EXERCISE INSTRUCTIONS: Your output is to consist only of the line containing "white cylinder: 6 -> 2" and the lines after it, through the end of the data, reproduced exactly.

DATASET:

==========

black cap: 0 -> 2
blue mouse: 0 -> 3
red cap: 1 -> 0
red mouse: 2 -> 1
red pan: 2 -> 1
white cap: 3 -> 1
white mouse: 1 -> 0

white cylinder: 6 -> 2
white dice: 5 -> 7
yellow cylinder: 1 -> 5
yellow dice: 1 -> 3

==========

ANSWER:
white cylinder: 6 -> 2
white dice: 5 -> 7
yellow cylinder: 1 -> 5
yellow dice: 1 -> 3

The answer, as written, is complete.